======== EXERCISE DATA ========

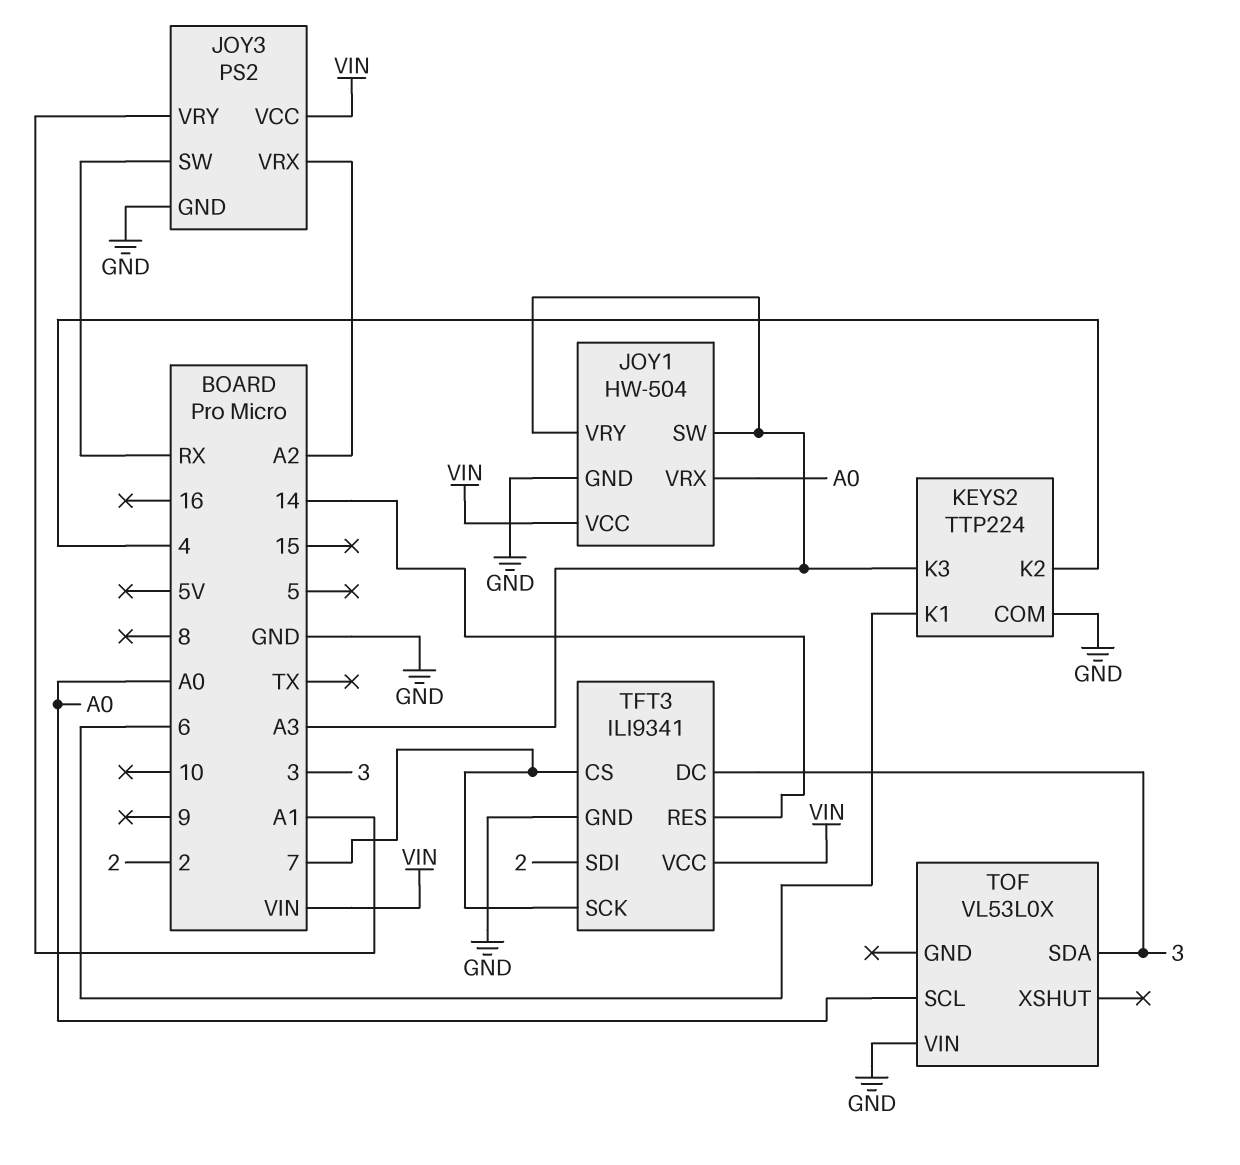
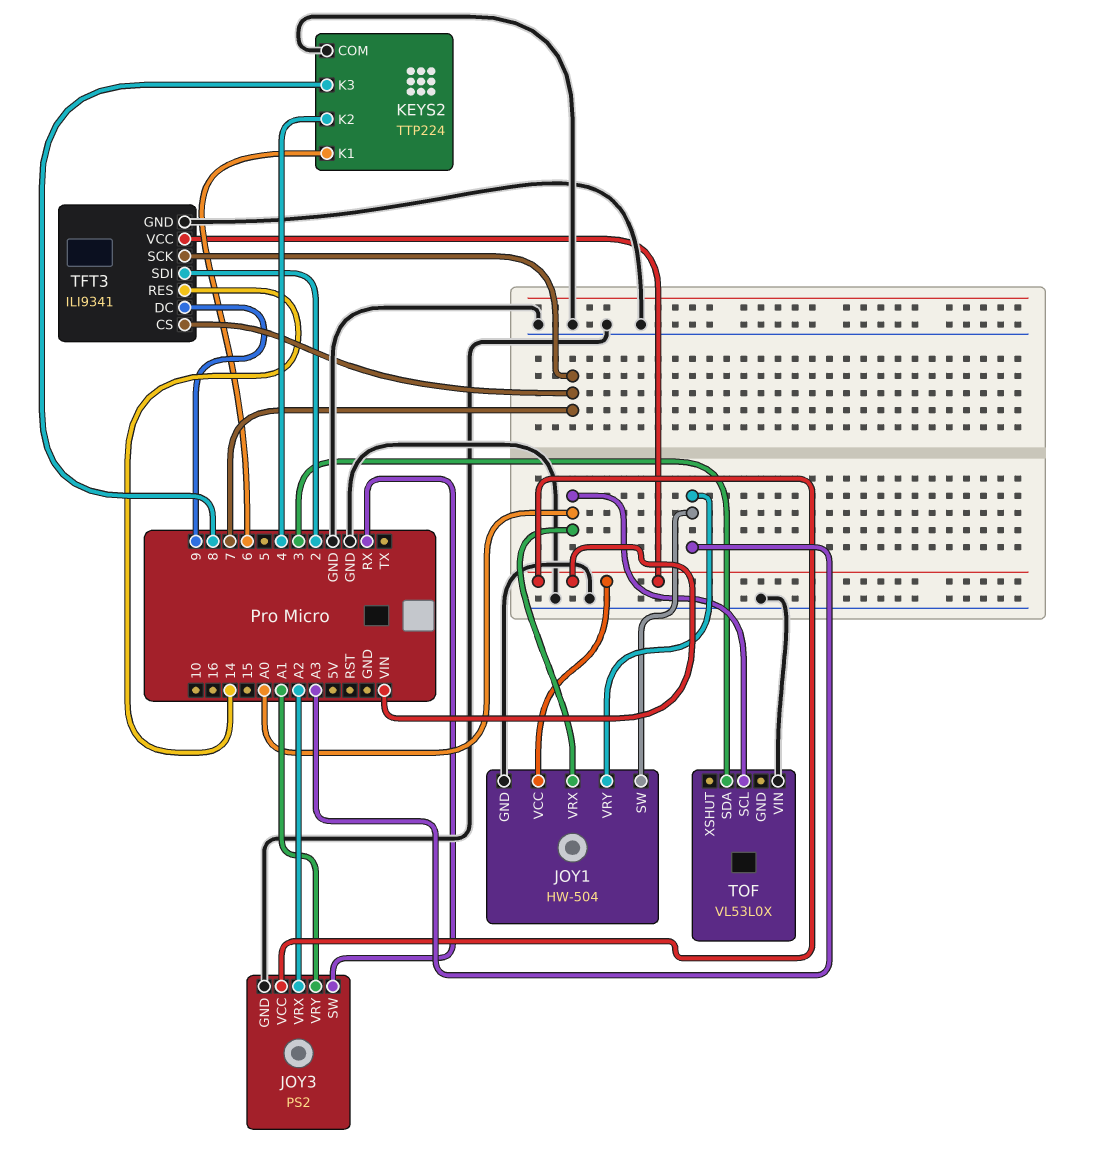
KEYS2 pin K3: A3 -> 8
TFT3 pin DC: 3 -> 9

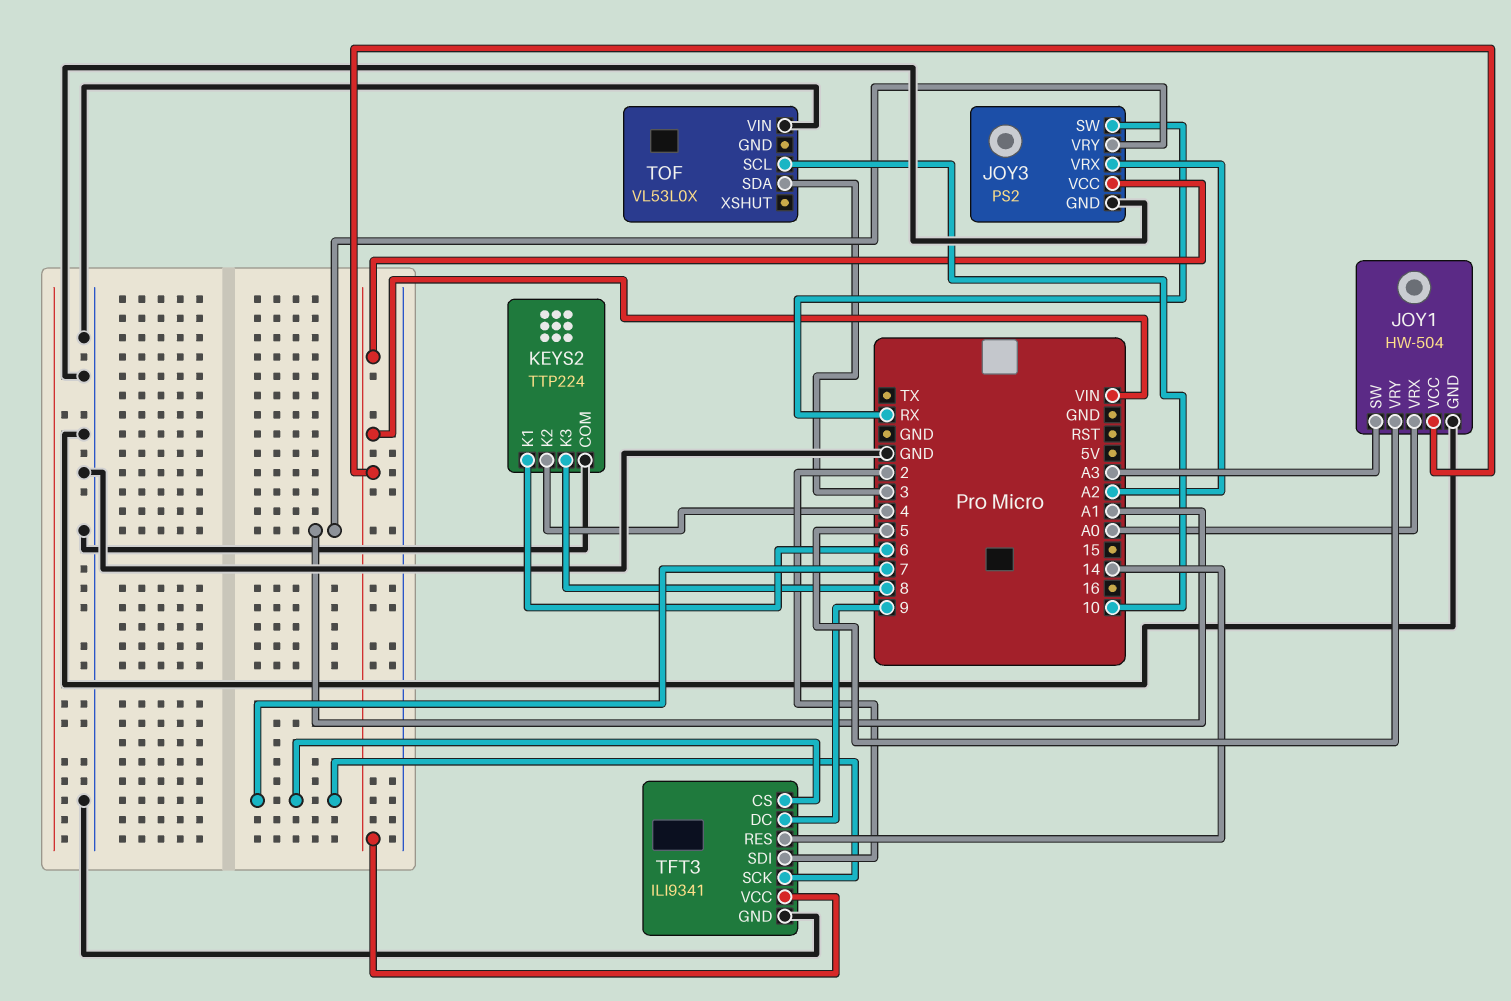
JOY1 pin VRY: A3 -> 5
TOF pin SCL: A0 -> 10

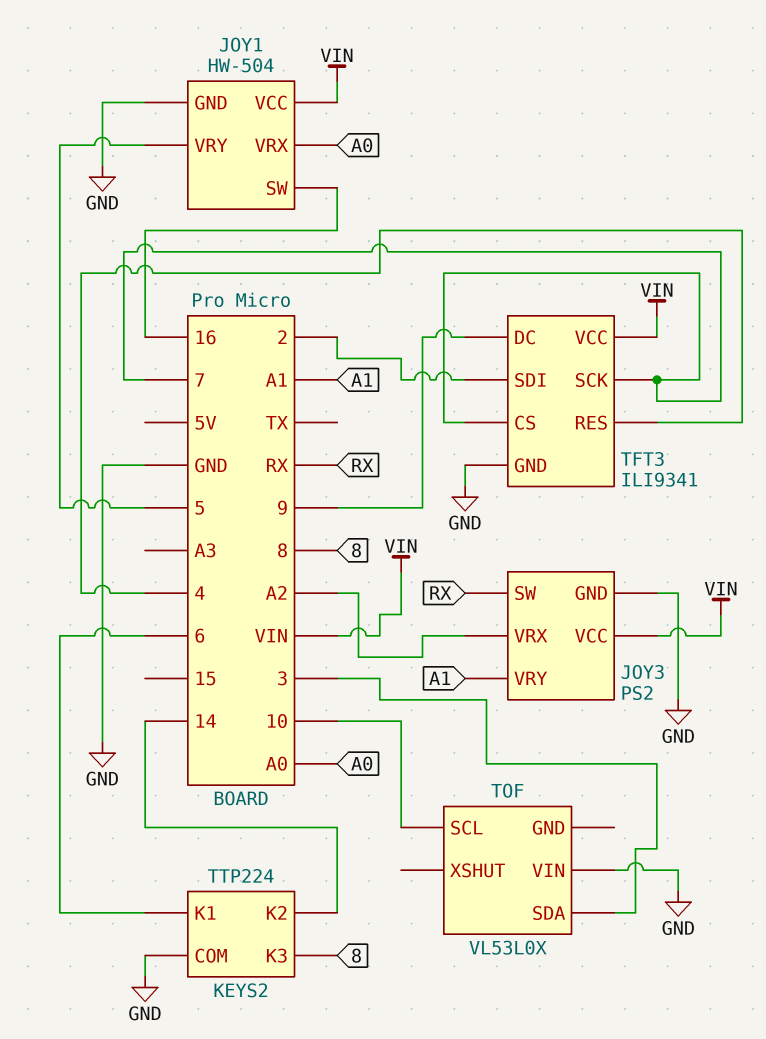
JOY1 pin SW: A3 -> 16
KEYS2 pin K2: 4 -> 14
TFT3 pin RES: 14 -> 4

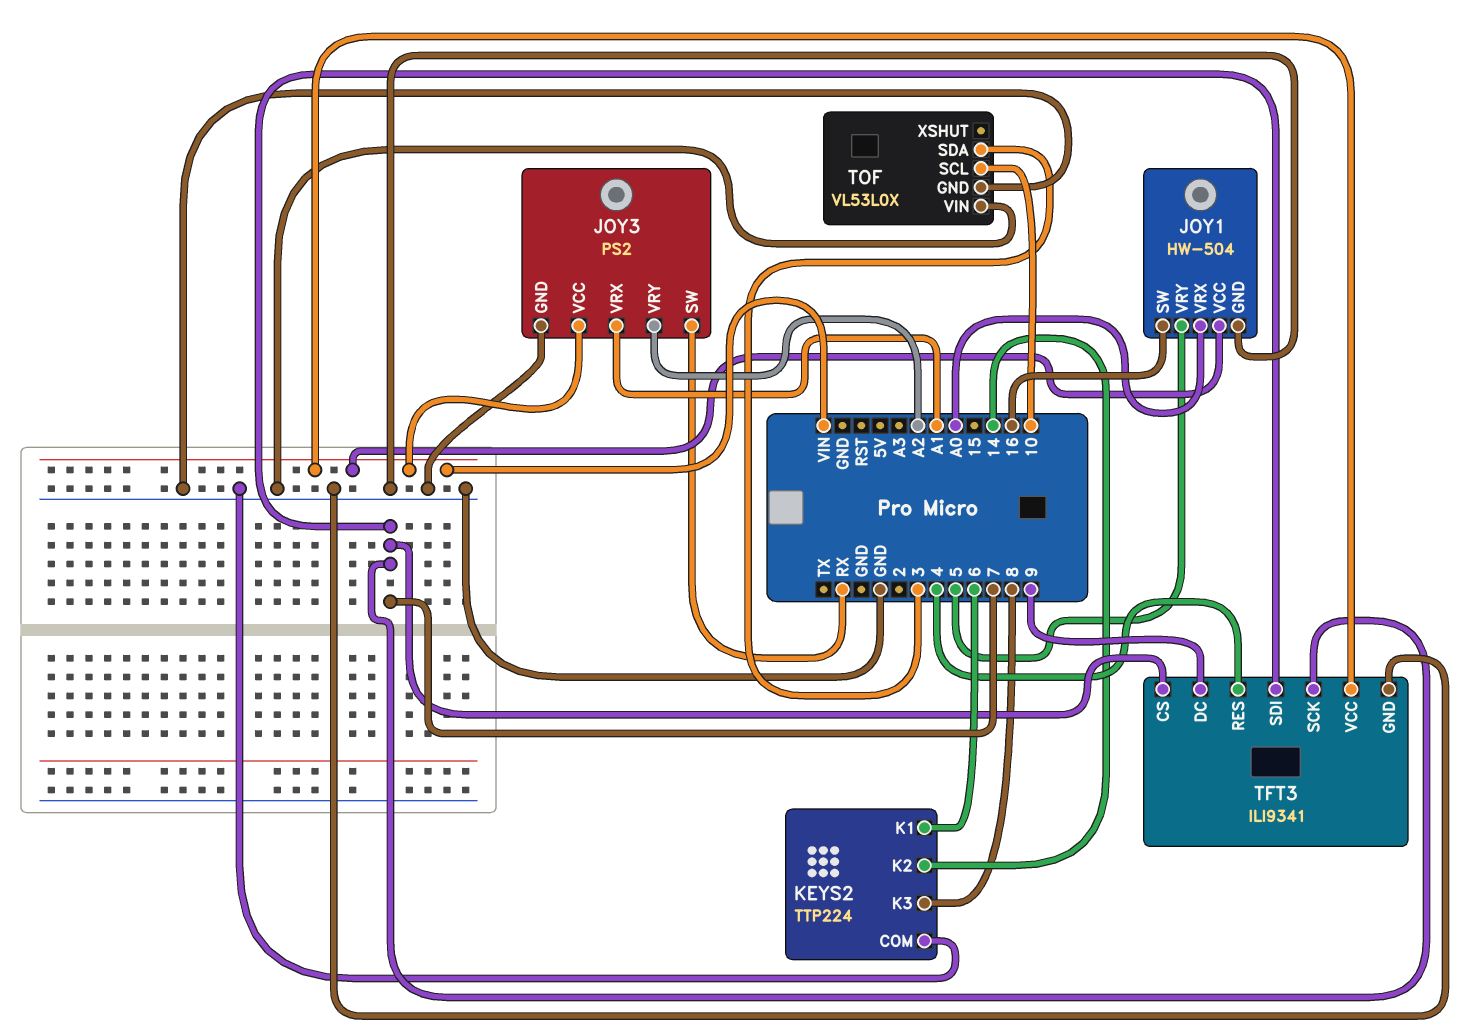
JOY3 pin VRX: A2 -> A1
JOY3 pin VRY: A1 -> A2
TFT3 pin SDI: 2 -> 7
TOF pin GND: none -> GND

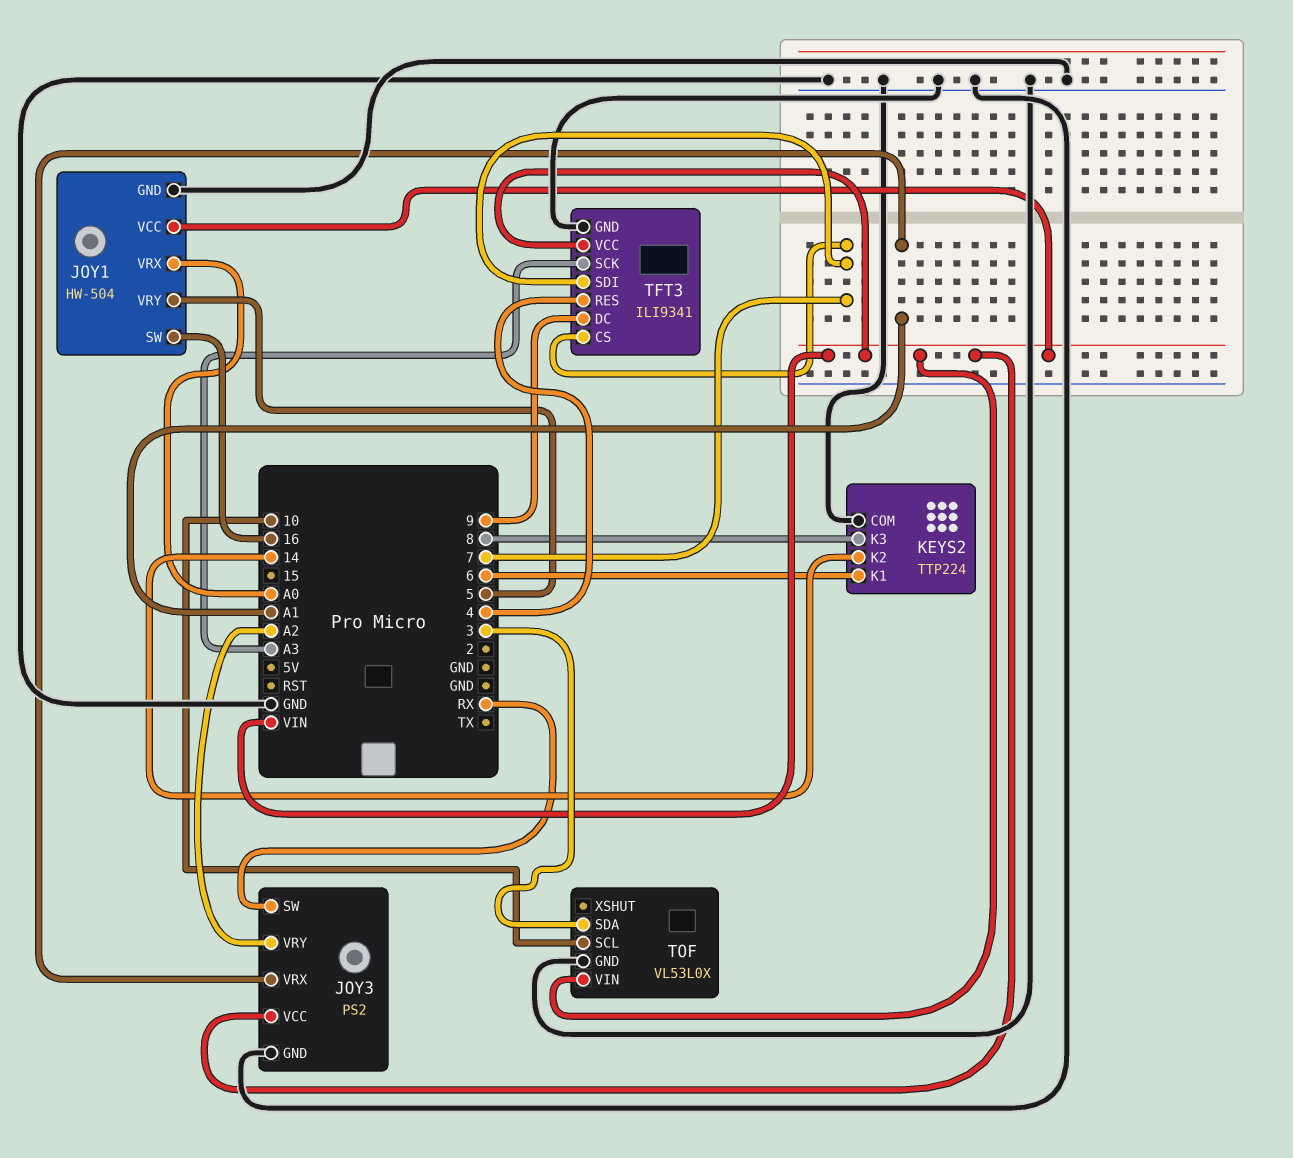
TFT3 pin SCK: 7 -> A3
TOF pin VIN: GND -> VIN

========
======== EXERCISE DATA ========

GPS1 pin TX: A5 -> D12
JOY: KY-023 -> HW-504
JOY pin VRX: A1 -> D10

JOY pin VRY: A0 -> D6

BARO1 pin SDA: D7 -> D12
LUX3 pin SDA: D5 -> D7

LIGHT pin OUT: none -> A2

========

**PROBLEM DETAILS**
Although pictures appear among the records above, write out exactly only the lines from the one that has "JOY3 pin VRY: A1 -> A2" through the one that has "TOF pin VIN: GND -> VIN", and leave the pictures out.

**RESPONSE BOX**
JOY3 pin VRY: A1 -> A2
TFT3 pin SDI: 2 -> 7
TOF pin GND: none -> GND

TFT3 pin SCK: 7 -> A3
TOF pin VIN: GND -> VIN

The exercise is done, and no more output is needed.